TASK GOAL: Print, word for word, the line containing "RGB2 pin R: D5 -> D9" and all lines beneath it to the end of the entries below. Pictures do not belong in the copy.

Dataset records
——
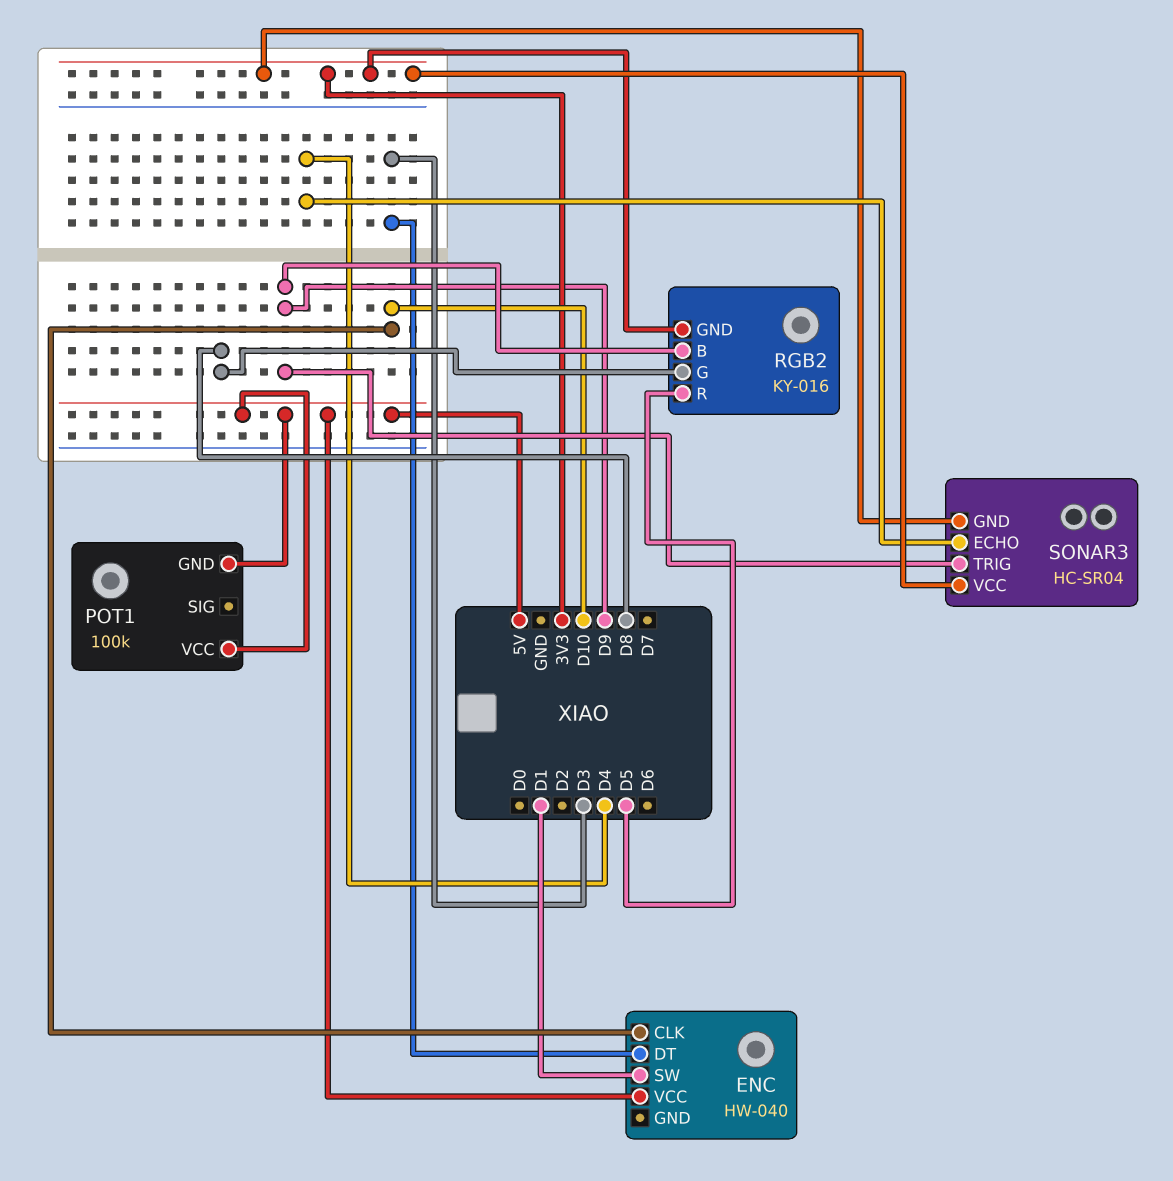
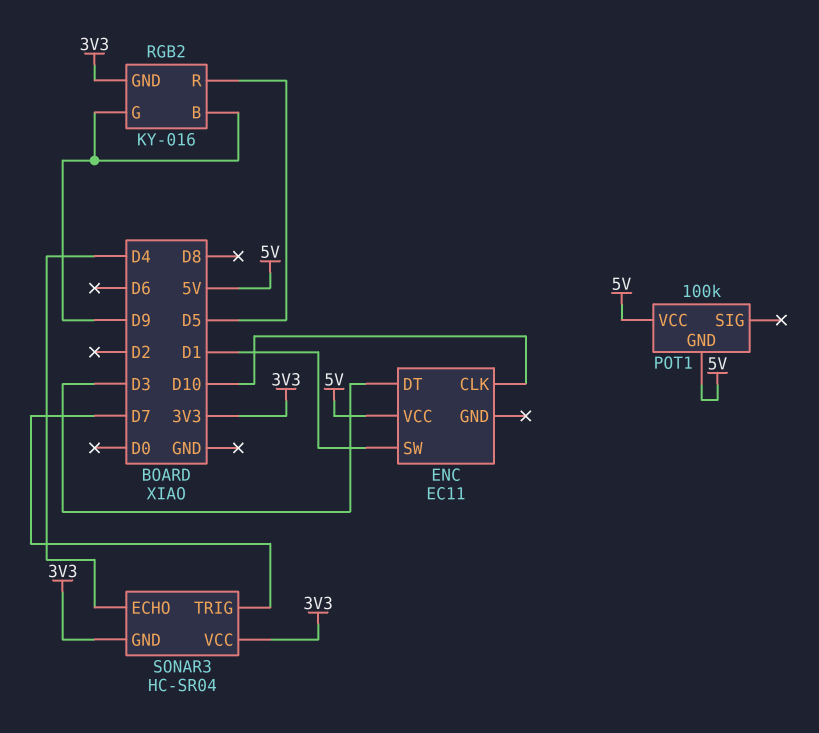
ENC: HW-040 -> EC11
RGB2 pin G: D8 -> D9
SONAR3 pin TRIG: D9 -> D7

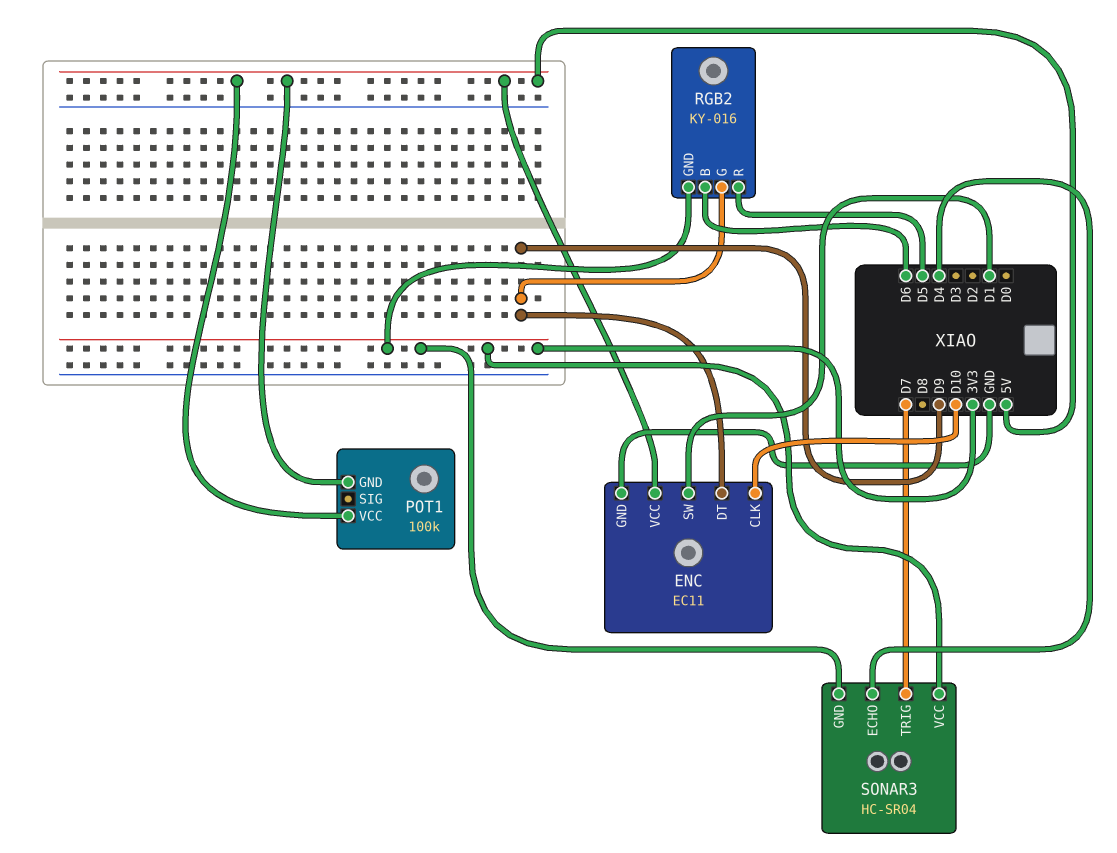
ENC pin DT: D3 -> D9
ENC pin GND: none -> GND
RGB2 pin B: D9 -> D6

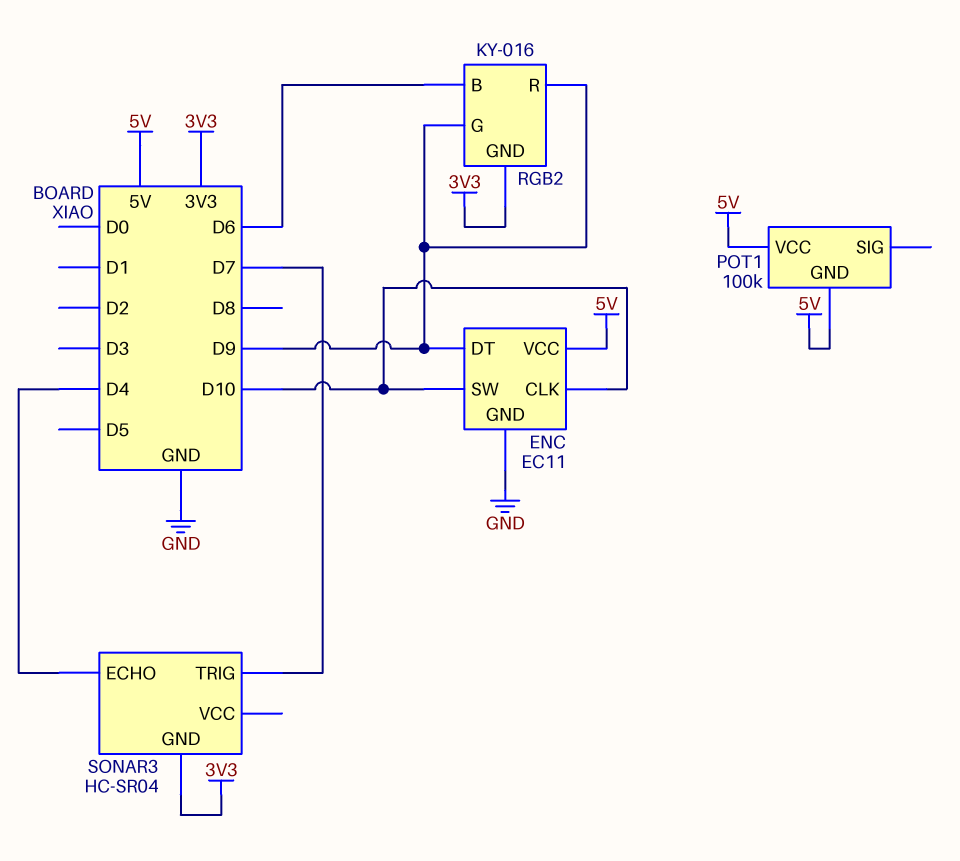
ENC pin SW: D1 -> D10
RGB2 pin R: D5 -> D9
SONAR3 pin VCC: 3V3 -> none

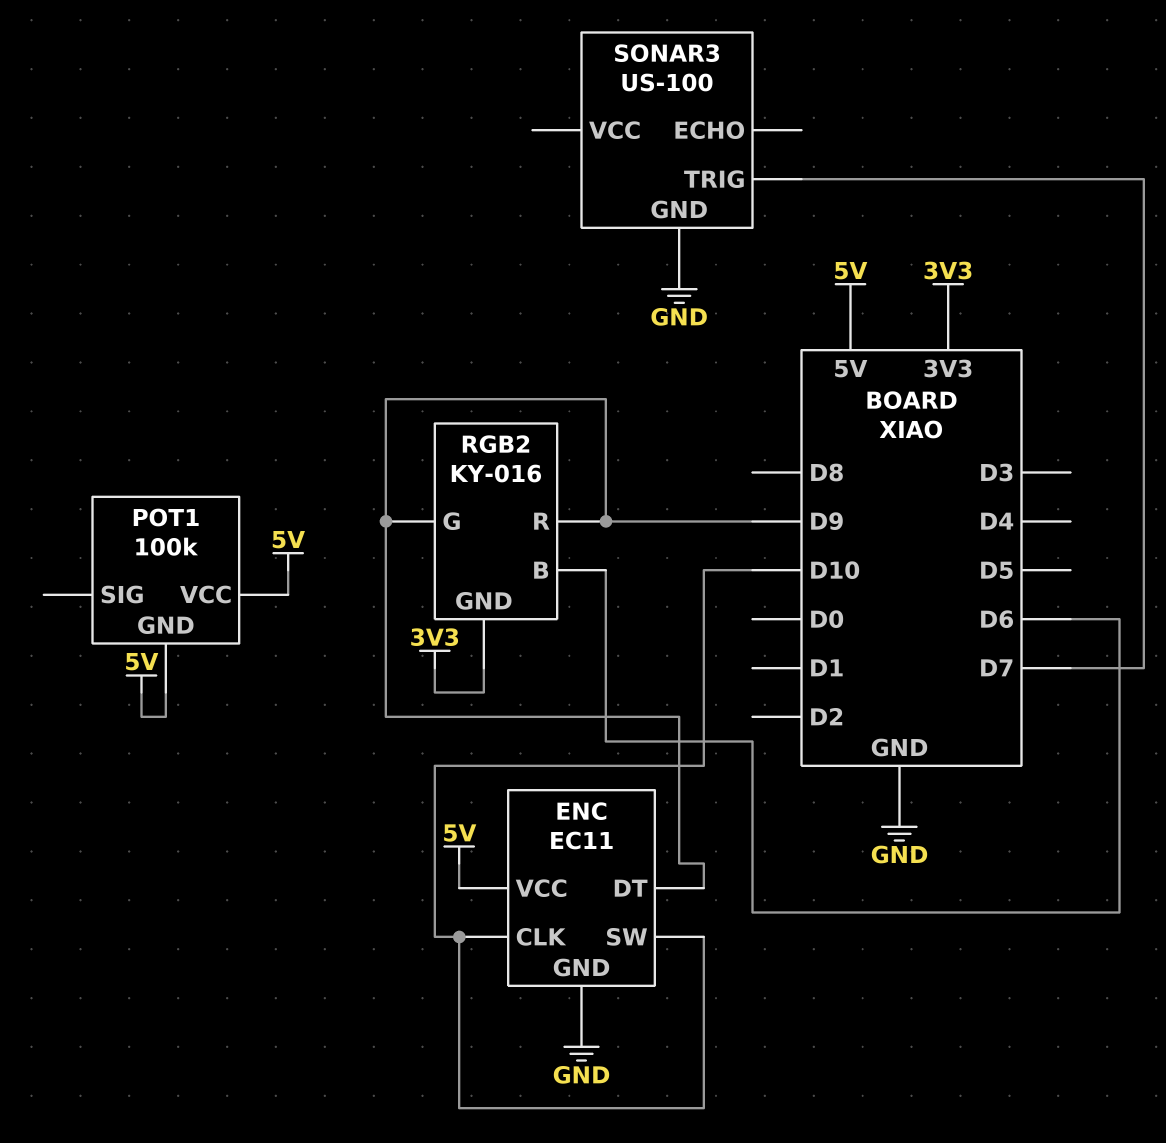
SONAR3: HC-SR04 -> US-100
SONAR3 pin ECHO: D4 -> none
SONAR3 pin GND: 3V3 -> GND

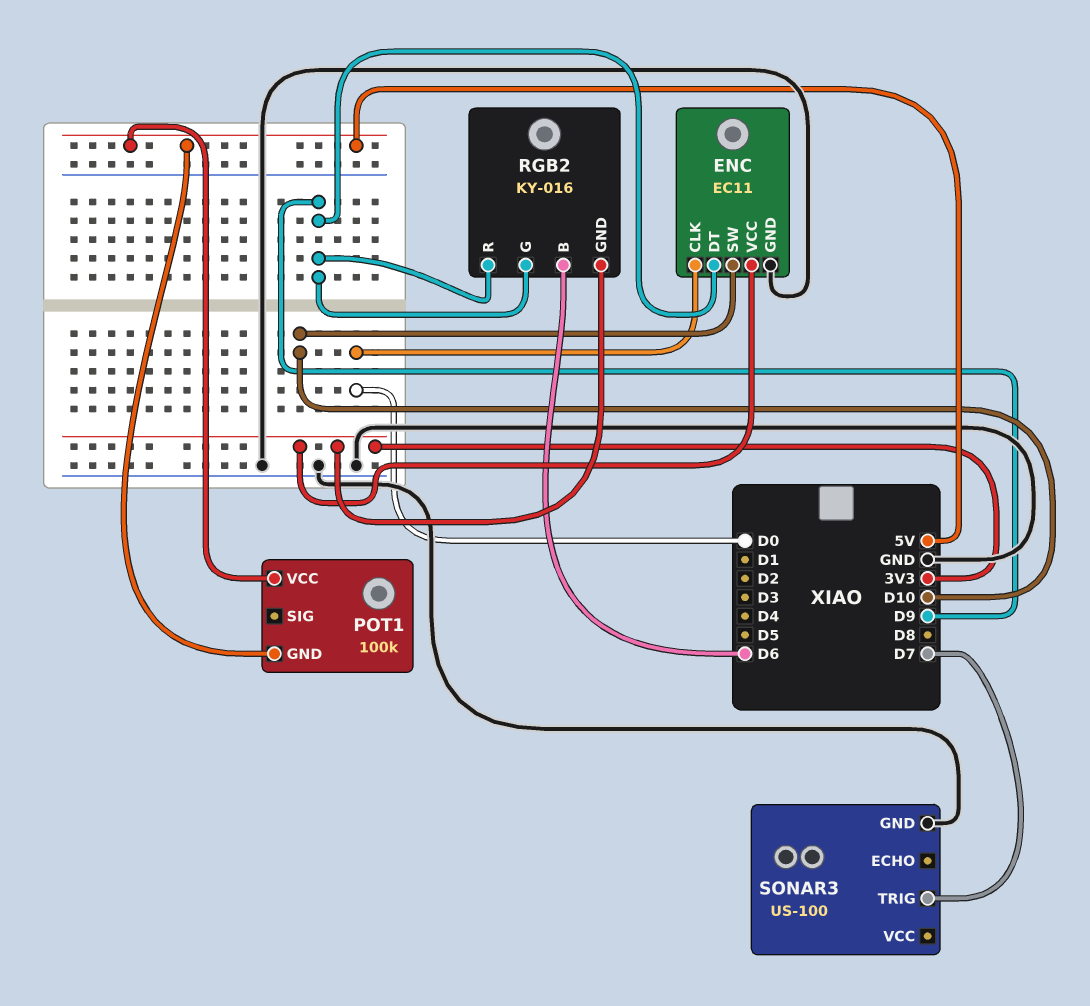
ENC pin CLK: D10 -> D0
ENC pin VCC: 5V -> 3V3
——
EXERCISE RESPONSE:
RGB2 pin R: D5 -> D9
SONAR3 pin VCC: 3V3 -> none

SONAR3: HC-SR04 -> US-100
SONAR3 pin ECHO: D4 -> none
SONAR3 pin GND: 3V3 -> GND

ENC pin CLK: D10 -> D0
ENC pin VCC: 5V -> 3V3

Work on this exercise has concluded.